> _WHAT YOU SHOULD DO_
The word "RESET" turns up on some lines of this data; say how many, and give no other text.

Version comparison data
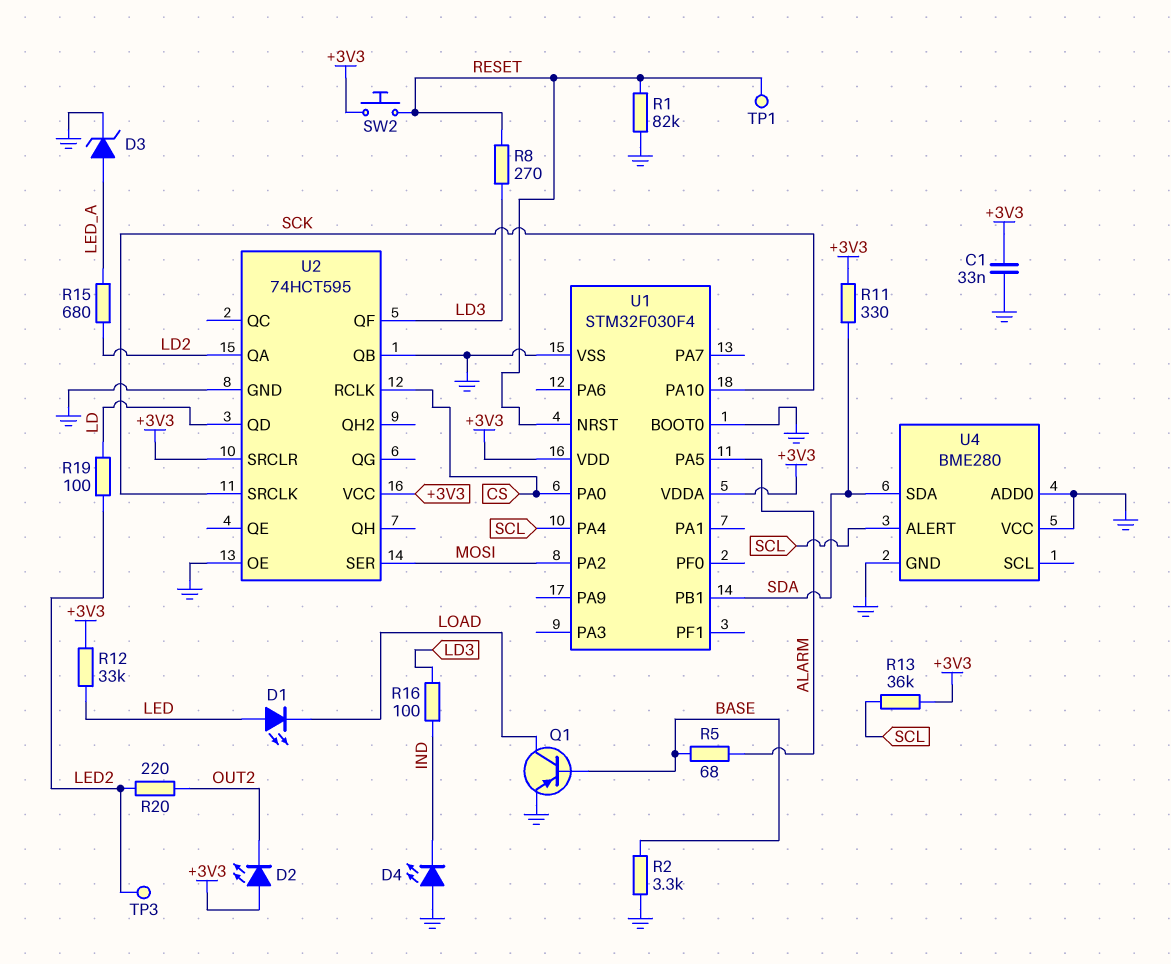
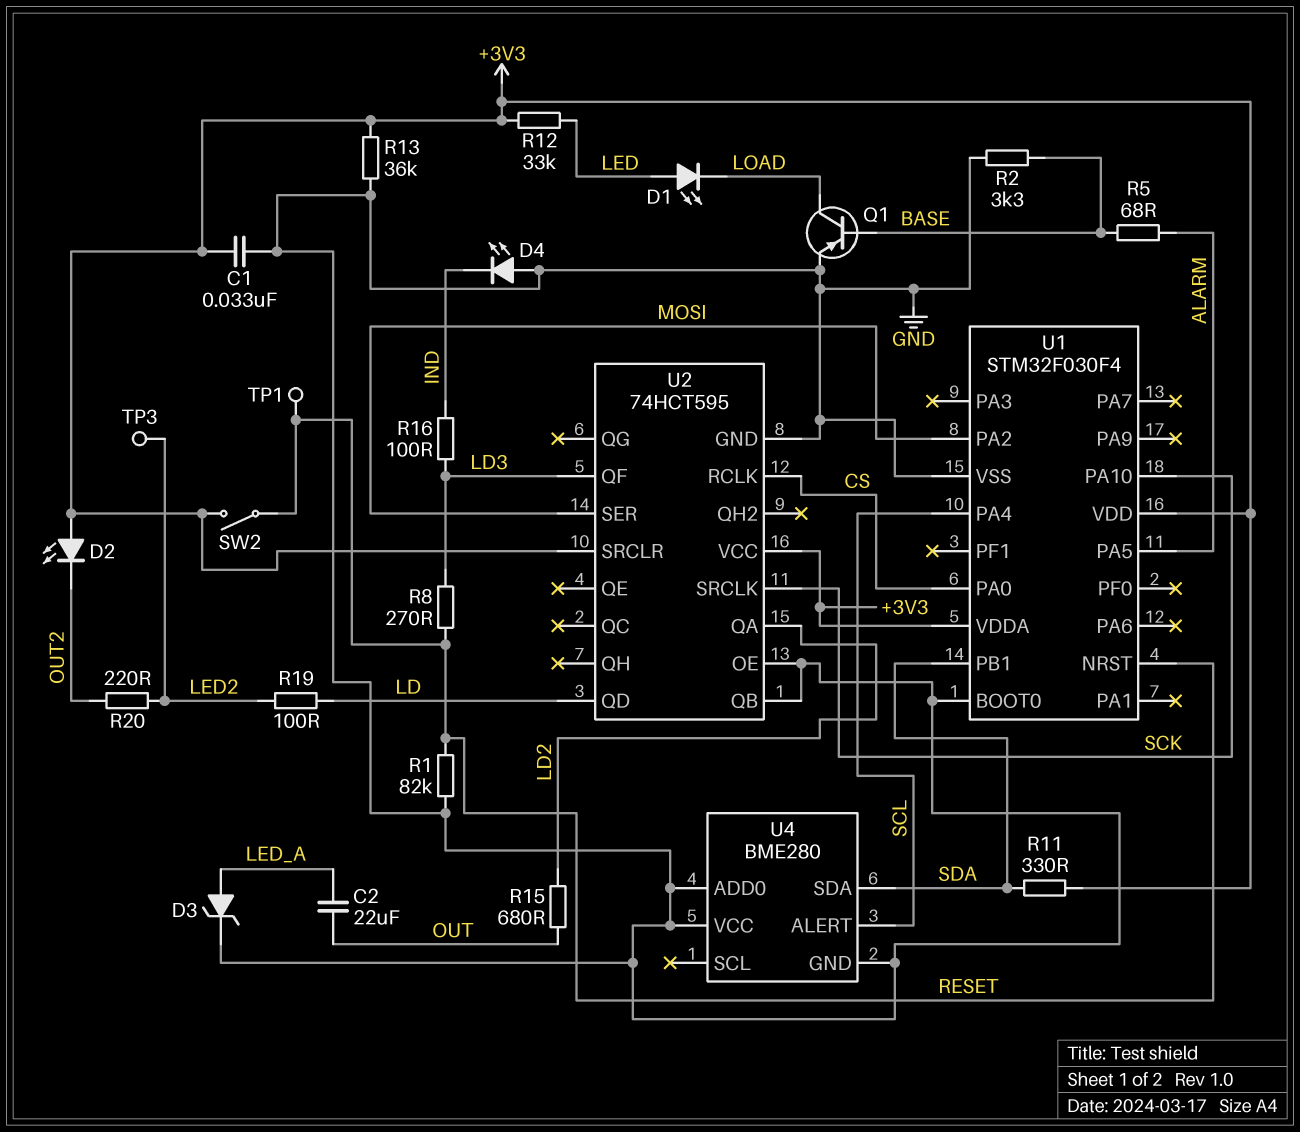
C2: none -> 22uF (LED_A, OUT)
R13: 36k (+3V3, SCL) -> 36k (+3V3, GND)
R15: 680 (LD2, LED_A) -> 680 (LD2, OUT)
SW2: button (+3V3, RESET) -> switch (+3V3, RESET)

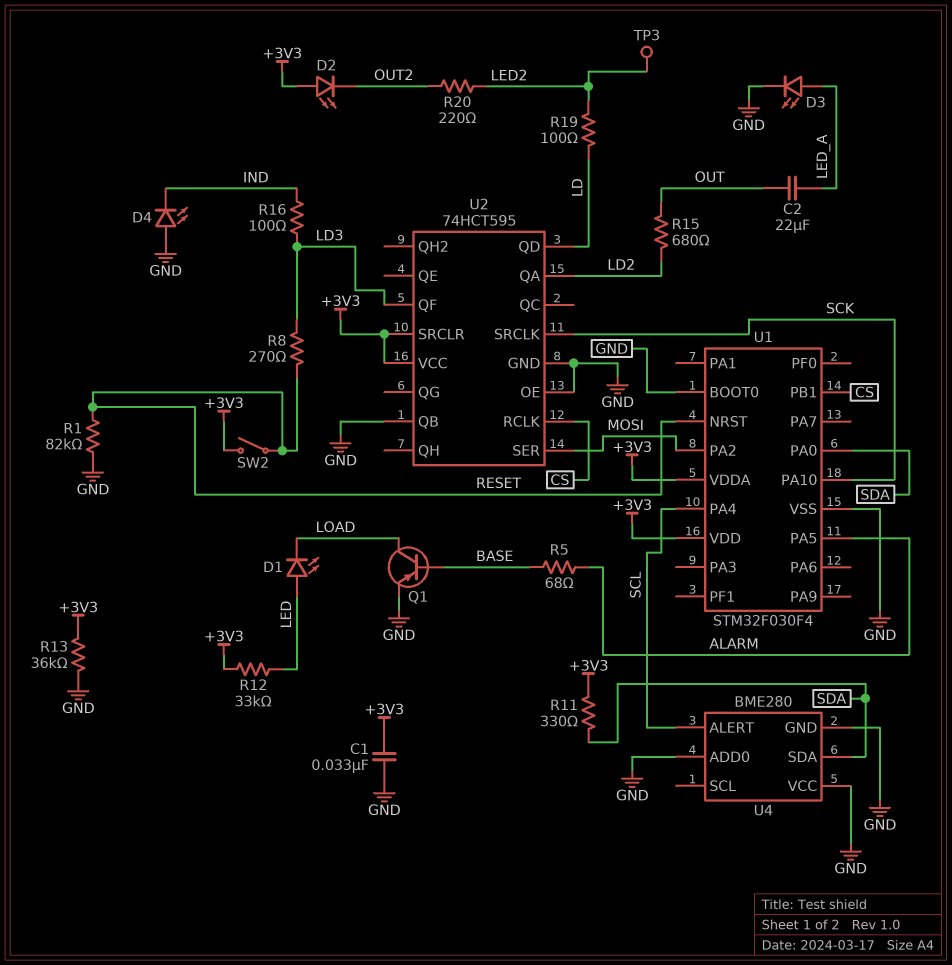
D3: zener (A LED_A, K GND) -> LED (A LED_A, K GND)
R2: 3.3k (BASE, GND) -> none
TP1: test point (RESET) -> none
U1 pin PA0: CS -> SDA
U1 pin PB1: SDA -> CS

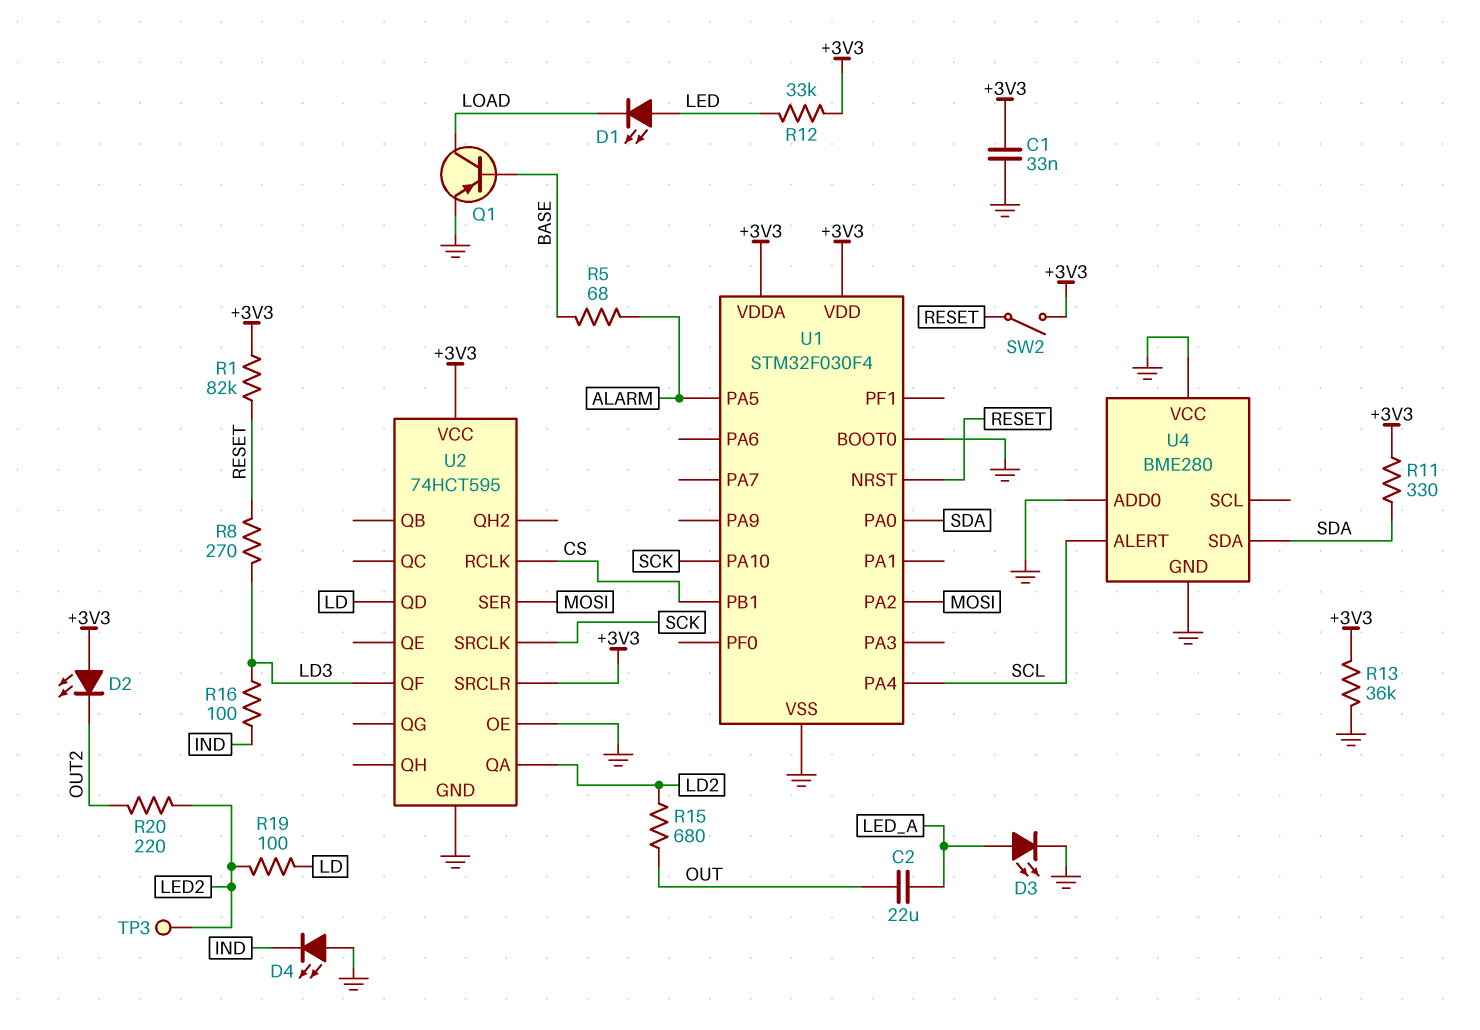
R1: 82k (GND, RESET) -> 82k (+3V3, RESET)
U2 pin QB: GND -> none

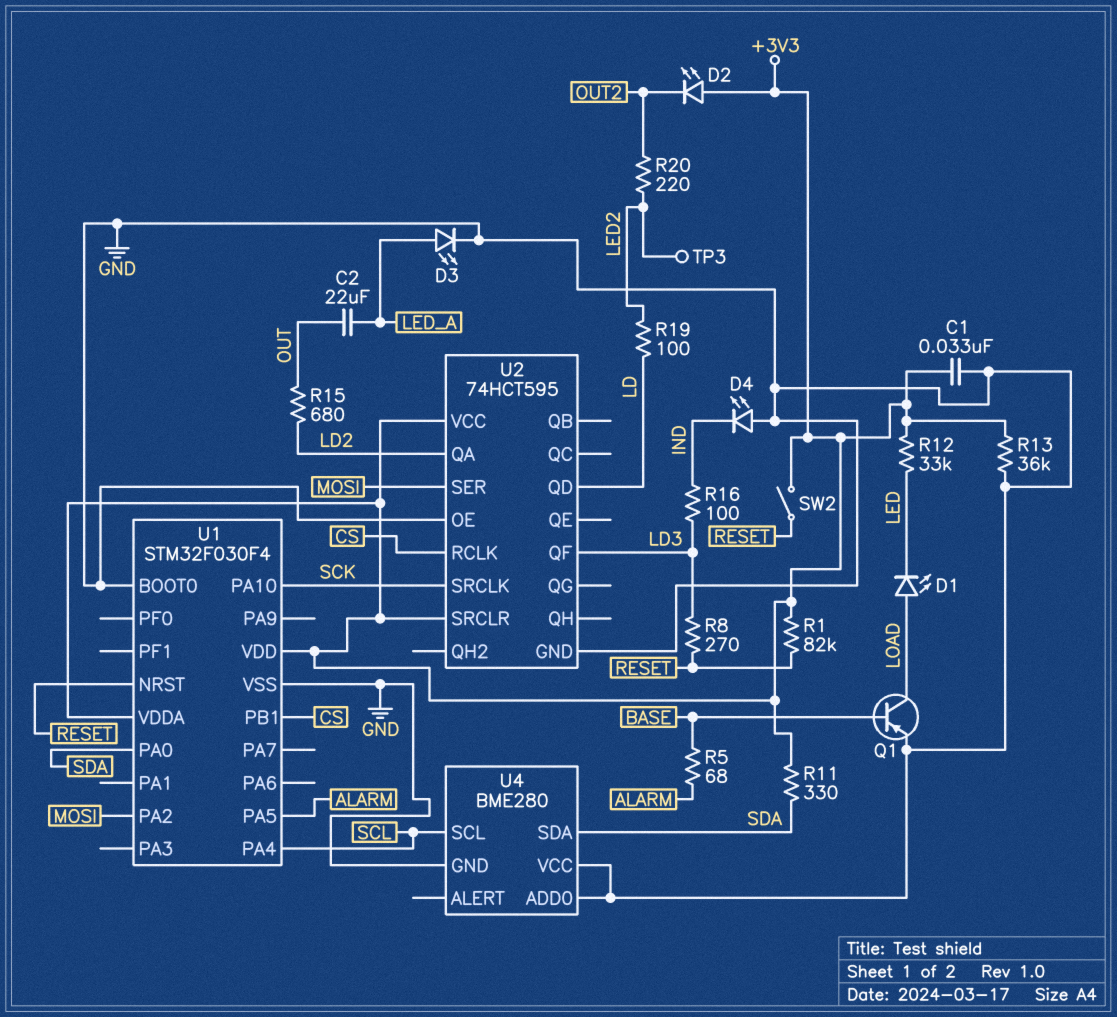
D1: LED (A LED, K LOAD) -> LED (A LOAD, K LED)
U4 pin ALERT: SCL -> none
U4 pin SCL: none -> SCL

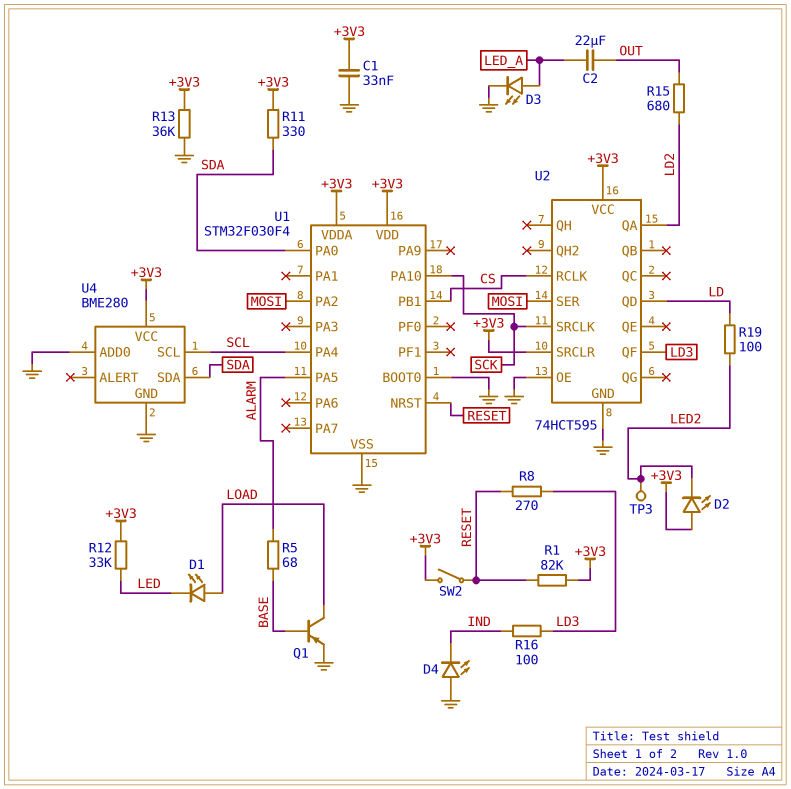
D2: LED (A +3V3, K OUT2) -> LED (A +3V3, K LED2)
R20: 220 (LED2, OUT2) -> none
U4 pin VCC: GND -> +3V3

> _RESPONSE TO THE TASK_
3